*Data extract*:
__________________________________________________
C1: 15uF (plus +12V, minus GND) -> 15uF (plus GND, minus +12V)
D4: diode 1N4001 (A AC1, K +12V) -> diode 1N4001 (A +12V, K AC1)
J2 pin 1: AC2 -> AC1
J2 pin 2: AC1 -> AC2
__________________________________________________
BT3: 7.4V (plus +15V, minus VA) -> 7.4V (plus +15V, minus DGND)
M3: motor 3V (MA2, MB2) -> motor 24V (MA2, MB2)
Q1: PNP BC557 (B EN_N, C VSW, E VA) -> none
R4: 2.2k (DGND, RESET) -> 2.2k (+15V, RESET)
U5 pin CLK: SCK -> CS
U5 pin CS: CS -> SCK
__________________________________________________
*Problem to solve*: Would you please copy every line from the listing above that contains the word "minus"?

*Response to this task*:
C1: 15uF (plus +12V, minus GND) -> 15uF (plus GND, minus +12V)
BT3: 7.4V (plus +15V, minus VA) -> 7.4V (plus +15V, minus DGND)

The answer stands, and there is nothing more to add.